Copy exactly the run of lines that begins at the line with "D5: diode 1N4148" and ends at the final line of the entries.
:: Working data ::
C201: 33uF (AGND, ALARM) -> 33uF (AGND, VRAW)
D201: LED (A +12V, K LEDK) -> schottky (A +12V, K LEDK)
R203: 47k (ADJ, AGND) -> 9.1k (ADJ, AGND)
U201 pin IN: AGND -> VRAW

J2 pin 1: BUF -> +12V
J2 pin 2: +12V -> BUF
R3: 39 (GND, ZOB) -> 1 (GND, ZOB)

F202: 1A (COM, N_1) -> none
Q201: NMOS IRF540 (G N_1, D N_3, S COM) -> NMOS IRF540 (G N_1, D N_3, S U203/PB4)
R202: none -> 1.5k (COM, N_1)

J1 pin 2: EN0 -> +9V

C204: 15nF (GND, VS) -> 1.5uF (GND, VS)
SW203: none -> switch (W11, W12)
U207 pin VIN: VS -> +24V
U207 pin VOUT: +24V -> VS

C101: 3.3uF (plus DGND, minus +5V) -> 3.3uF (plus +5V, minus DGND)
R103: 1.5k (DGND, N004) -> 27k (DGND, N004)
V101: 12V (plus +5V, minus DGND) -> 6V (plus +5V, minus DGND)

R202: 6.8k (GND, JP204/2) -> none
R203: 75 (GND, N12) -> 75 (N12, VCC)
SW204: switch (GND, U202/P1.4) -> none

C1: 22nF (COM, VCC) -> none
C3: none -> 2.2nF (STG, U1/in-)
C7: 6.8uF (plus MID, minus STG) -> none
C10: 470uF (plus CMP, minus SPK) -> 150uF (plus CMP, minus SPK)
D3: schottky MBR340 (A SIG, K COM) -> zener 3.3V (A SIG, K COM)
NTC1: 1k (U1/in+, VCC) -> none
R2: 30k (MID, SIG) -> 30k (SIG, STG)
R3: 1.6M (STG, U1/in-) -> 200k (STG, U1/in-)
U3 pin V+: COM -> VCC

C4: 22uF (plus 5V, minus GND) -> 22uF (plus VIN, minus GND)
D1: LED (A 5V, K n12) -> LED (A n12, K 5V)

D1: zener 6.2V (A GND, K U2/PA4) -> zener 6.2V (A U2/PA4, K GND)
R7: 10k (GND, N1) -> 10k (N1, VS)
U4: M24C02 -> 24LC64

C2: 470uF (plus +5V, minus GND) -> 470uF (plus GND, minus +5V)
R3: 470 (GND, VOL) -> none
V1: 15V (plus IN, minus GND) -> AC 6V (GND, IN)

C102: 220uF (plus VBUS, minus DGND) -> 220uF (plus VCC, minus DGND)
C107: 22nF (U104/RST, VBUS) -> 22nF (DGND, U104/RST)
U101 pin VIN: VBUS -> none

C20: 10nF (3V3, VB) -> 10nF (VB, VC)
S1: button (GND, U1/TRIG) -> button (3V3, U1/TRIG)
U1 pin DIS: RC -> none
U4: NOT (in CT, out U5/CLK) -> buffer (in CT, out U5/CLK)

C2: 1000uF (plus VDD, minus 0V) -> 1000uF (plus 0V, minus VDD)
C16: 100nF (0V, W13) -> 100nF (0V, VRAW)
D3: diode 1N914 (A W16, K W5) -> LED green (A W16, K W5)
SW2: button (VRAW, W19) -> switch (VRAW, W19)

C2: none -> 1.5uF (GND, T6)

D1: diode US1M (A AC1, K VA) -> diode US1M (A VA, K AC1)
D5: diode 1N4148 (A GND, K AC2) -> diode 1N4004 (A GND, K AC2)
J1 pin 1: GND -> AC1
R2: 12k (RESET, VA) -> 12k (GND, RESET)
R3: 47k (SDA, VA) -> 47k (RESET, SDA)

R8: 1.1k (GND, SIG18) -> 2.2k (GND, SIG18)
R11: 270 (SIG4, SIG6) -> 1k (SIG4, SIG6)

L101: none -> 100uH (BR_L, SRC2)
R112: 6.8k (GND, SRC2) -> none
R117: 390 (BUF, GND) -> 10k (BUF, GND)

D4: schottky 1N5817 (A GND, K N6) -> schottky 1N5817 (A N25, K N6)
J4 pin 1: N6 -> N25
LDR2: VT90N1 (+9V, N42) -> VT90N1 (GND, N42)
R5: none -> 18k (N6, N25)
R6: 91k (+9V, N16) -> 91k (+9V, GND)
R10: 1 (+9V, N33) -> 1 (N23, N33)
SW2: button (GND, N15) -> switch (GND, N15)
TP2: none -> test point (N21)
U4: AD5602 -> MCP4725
:::
* **Task output**:
D5: diode 1N4148 (A GND, K AC2) -> diode 1N4004 (A GND, K AC2)
J1 pin 1: GND -> AC1
R2: 12k (RESET, VA) -> 12k (GND, RESET)
R3: 47k (SDA, VA) -> 47k (RESET, SDA)

R8: 1.1k (GND, SIG18) -> 2.2k (GND, SIG18)
R11: 270 (SIG4, SIG6) -> 1k (SIG4, SIG6)

L101: none -> 100uH (BR_L, SRC2)
R112: 6.8k (GND, SRC2) -> none
R117: 390 (BUF, GND) -> 10k (BUF, GND)

D4: schottky 1N5817 (A GND, K N6) -> schottky 1N5817 (A N25, K N6)
J4 pin 1: N6 -> N25
LDR2: VT90N1 (+9V, N42) -> VT90N1 (GND, N42)
R5: none -> 18k (N6, N25)
R6: 91k (+9V, N16) -> 91k (+9V, GND)
R10: 1 (+9V, N33) -> 1 (N23, N33)
SW2: button (GND, N15) -> switch (GND, N15)
TP2: none -> test point (N21)
U4: AD5602 -> MCP4725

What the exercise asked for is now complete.